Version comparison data
##############################
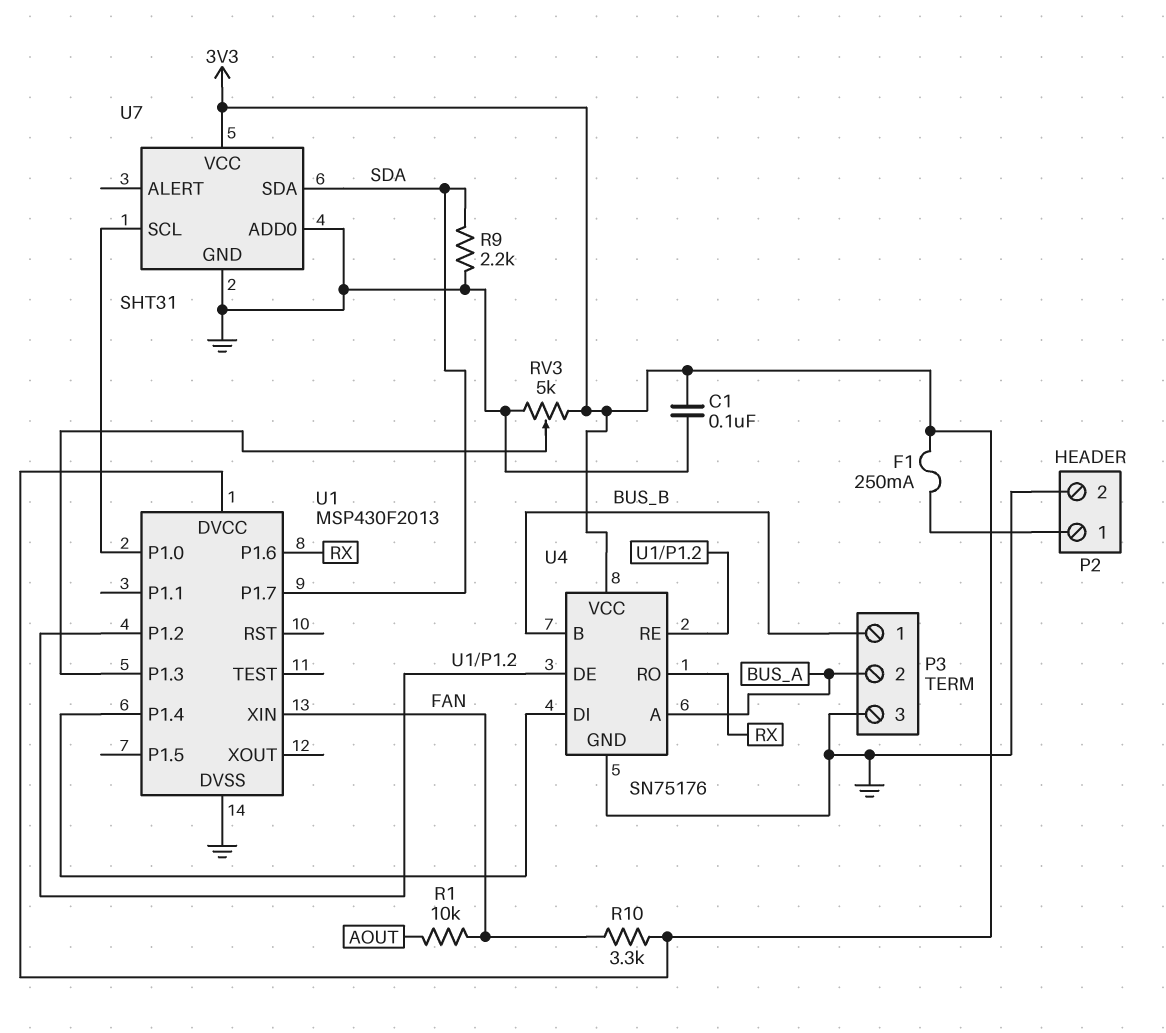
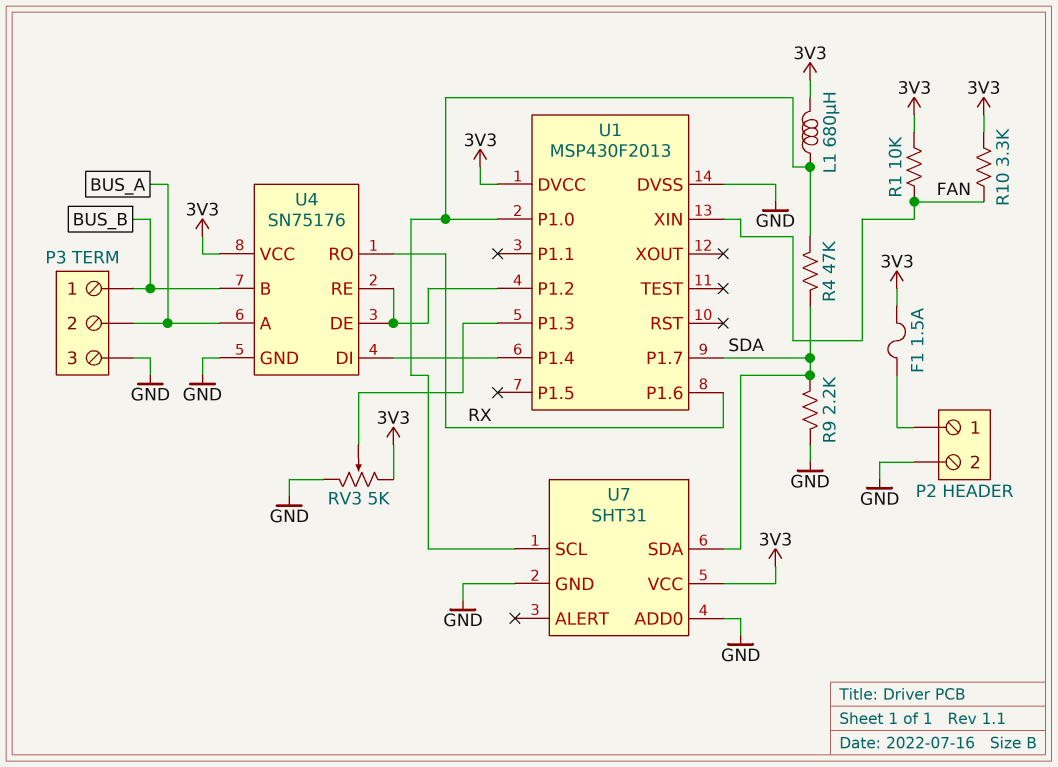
C1: 100nF (3V3, GND) -> none
F1: 250mA (3V3, P2/1) -> 1.5A (3V3, P2/1)
L1: none -> 680uH (3V3, U1/P1.0)
R1: 10k (AOUT, FAN) -> 10k (3V3, FAN)
R4: none -> 47k (SDA, U1/P1.0)

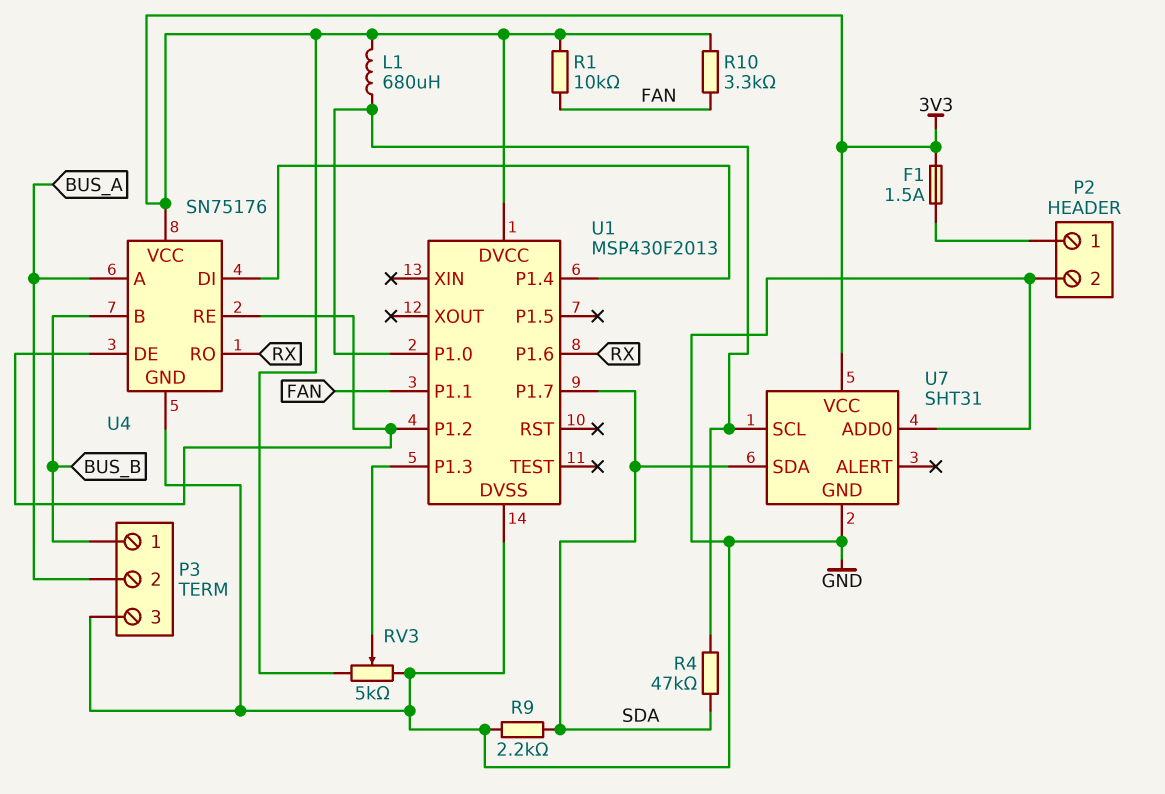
U1 pin P1.1: none -> FAN
U1 pin XIN: FAN -> none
##############################
■ Task brief
Look for the string "none" in the data above and return every line that has it.

■ Written answer
C1: 100nF (3V3, GND) -> none
L1: none -> 680uH (3V3, U1/P1.0)
R4: none -> 47k (SDA, U1/P1.0)
U1 pin P1.1: none -> FAN
U1 pin XIN: FAN -> none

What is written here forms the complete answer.